**What needs to be done**
Only the lines below from the one that contains "orange hexagon: (165, 63) -> (74, 16), moved" through the one that contains "black L-shape: (138, 328)" should appear in your answer, exact and without pictures.

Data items
- - -

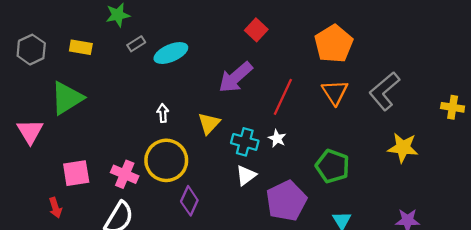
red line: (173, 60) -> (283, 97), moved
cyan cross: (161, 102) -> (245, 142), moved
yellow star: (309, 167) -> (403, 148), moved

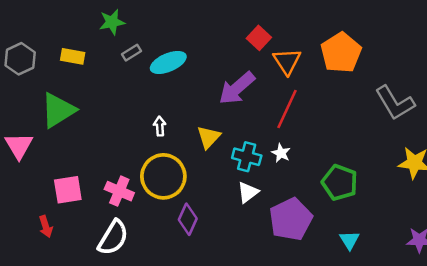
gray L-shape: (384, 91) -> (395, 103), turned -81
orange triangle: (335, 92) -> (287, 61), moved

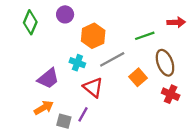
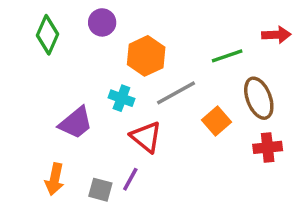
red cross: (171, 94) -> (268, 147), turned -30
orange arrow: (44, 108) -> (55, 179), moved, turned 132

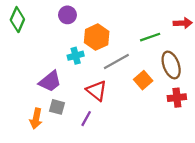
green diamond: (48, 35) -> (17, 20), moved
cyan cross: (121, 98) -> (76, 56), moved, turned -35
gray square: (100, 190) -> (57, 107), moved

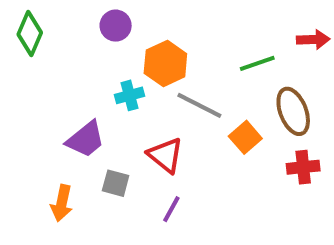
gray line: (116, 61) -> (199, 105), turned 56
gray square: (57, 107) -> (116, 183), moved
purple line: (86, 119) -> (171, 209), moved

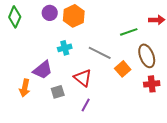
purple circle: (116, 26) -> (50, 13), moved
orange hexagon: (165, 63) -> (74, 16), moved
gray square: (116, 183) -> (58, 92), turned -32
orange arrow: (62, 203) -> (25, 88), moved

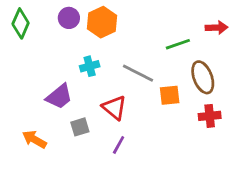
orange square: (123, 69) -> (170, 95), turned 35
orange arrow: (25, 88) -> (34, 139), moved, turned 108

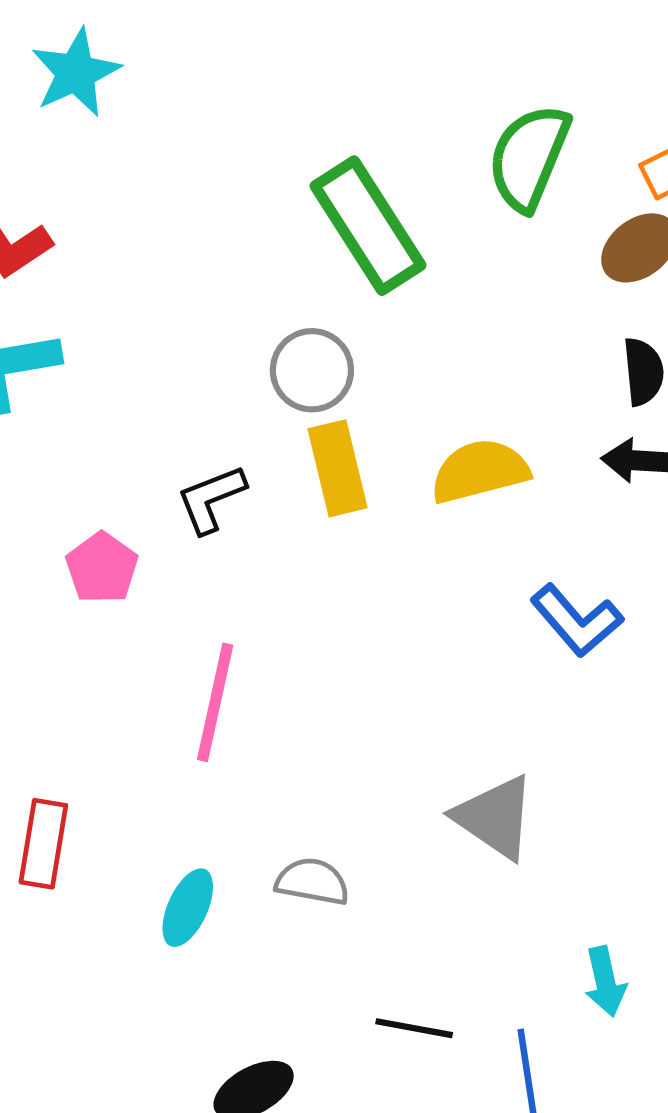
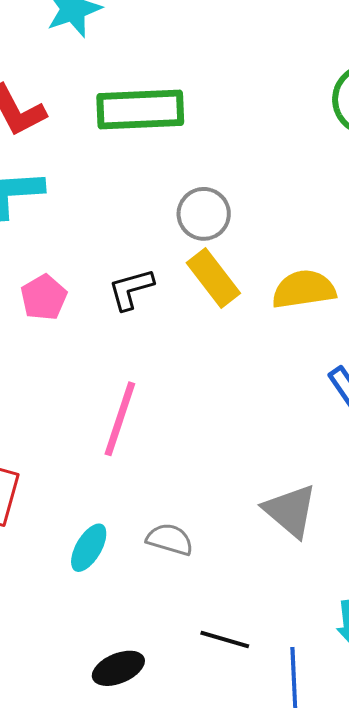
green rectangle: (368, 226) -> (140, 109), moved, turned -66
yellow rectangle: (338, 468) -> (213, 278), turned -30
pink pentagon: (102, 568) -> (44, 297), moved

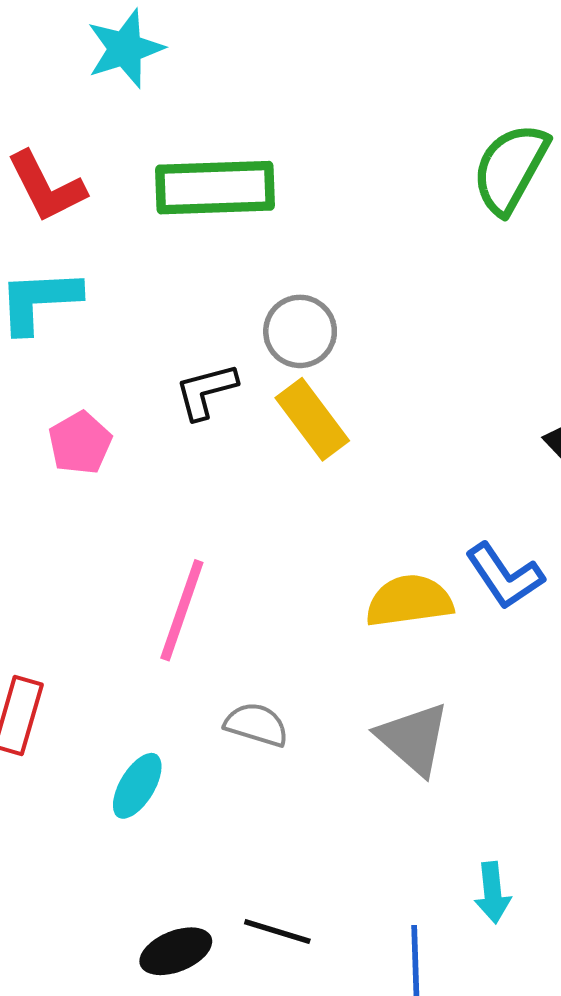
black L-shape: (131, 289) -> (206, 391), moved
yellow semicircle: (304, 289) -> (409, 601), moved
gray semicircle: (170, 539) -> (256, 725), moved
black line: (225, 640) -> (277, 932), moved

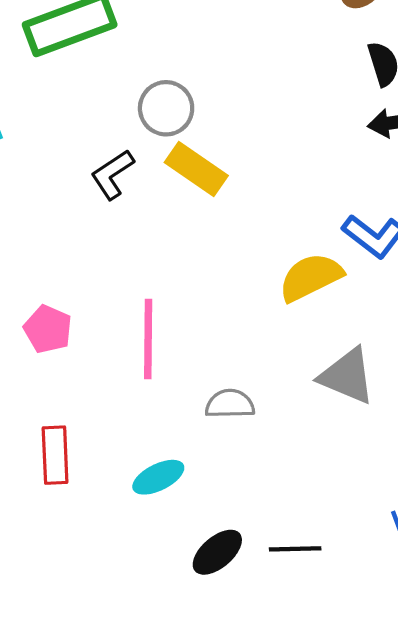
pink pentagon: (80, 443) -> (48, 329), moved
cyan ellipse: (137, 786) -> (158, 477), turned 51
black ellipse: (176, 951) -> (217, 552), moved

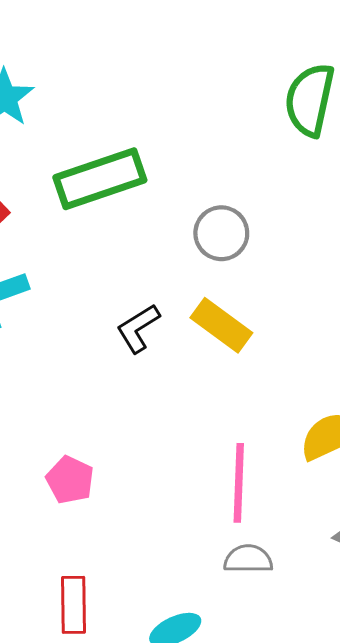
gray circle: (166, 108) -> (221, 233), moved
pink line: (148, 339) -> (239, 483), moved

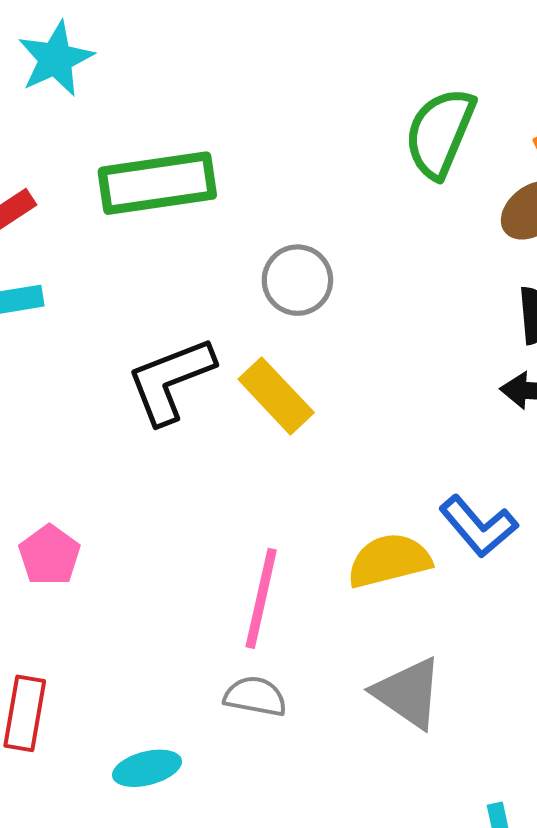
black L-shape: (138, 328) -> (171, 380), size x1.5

- - -

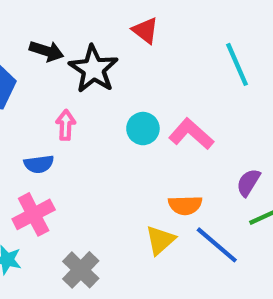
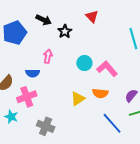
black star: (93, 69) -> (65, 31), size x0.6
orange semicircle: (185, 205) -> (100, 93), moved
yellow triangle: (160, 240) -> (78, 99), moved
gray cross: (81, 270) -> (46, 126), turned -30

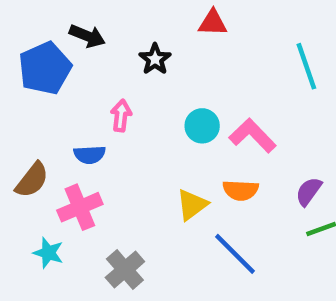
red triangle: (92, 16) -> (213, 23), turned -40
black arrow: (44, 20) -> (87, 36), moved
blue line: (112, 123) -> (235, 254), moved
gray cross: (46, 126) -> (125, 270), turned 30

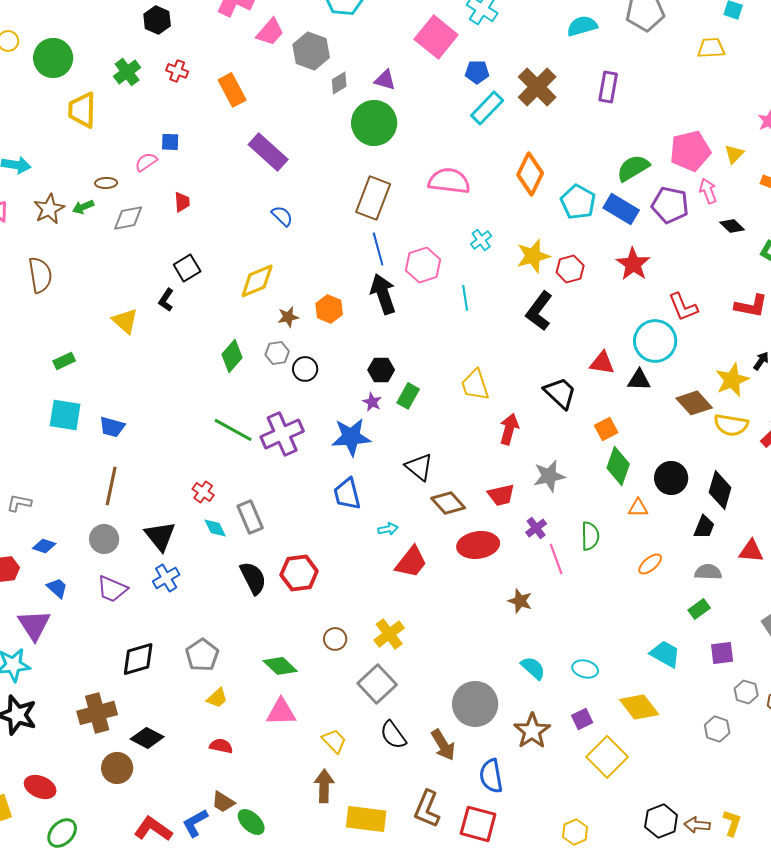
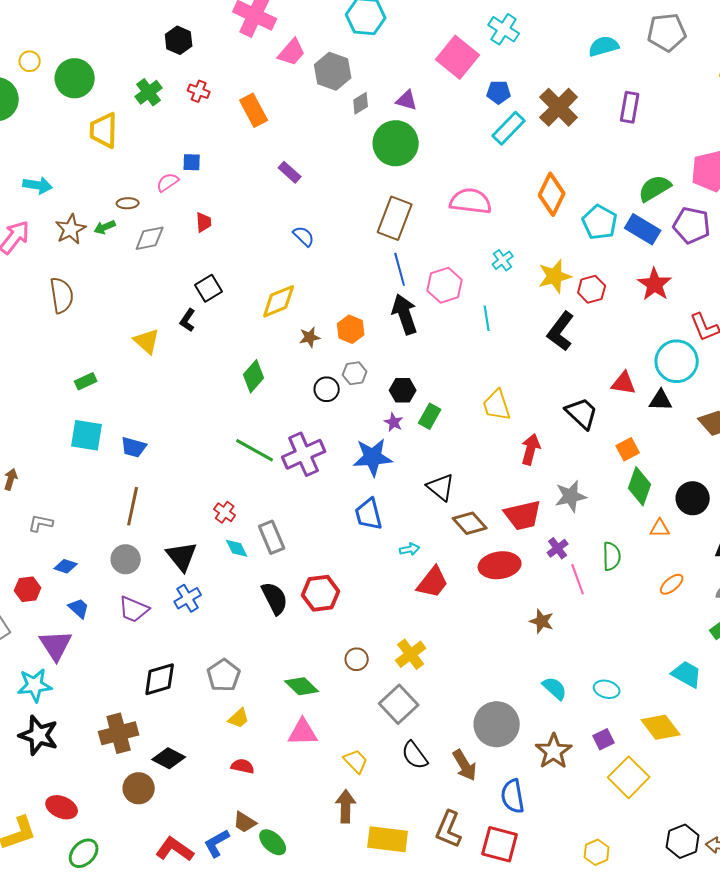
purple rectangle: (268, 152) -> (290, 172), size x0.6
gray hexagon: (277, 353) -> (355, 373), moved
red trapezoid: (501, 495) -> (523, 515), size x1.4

- - -

**Response to this exercise**
orange hexagon: (165, 63) -> (74, 16), moved
gray square: (116, 183) -> (58, 92), turned -32
orange arrow: (62, 203) -> (25, 88), moved

orange square: (123, 69) -> (170, 95), turned 35
orange arrow: (25, 88) -> (34, 139), moved, turned 108

green rectangle: (368, 226) -> (140, 109), moved, turned -66
yellow rectangle: (338, 468) -> (213, 278), turned -30
pink pentagon: (102, 568) -> (44, 297), moved

black L-shape: (131, 289) -> (206, 391), moved
yellow semicircle: (304, 289) -> (409, 601), moved
gray semicircle: (170, 539) -> (256, 725), moved
black line: (225, 640) -> (277, 932), moved

pink pentagon: (80, 443) -> (48, 329), moved
cyan ellipse: (137, 786) -> (158, 477), turned 51
black ellipse: (176, 951) -> (217, 552), moved

gray circle: (166, 108) -> (221, 233), moved
pink line: (148, 339) -> (239, 483), moved

black L-shape: (138, 328) -> (171, 380), size x1.5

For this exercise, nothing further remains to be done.